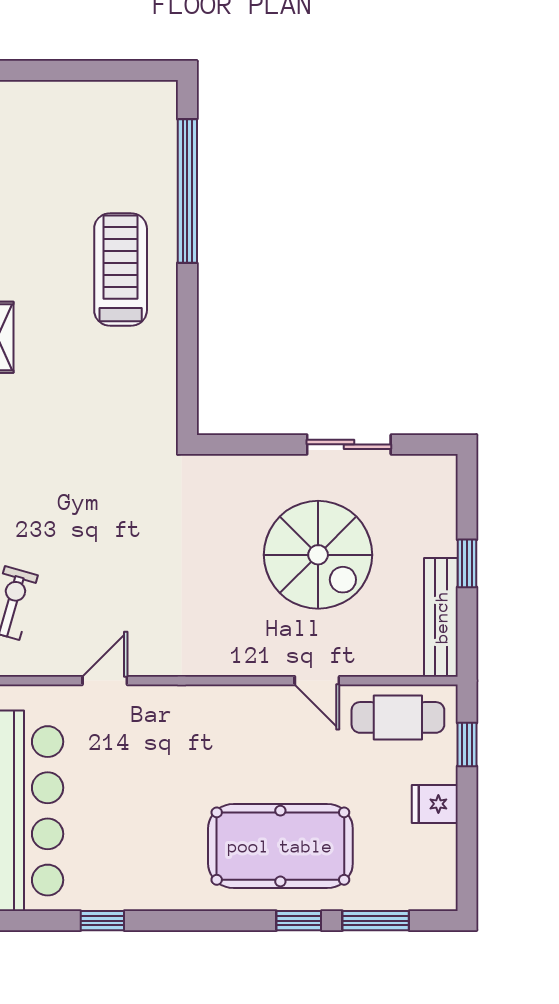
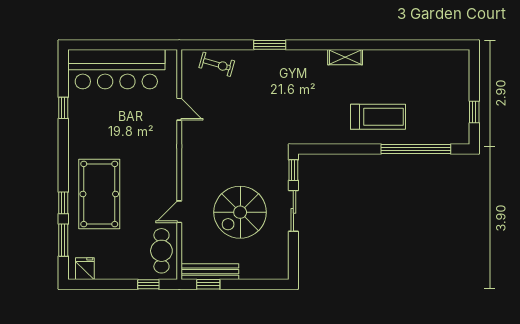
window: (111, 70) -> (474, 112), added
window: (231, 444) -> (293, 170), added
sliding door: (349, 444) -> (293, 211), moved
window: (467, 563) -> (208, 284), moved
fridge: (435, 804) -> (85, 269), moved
_____
◆ **About this task**
Count every line of the data above that includes the word "moved", then state the total and nothing more.

◆ **Task solution**
3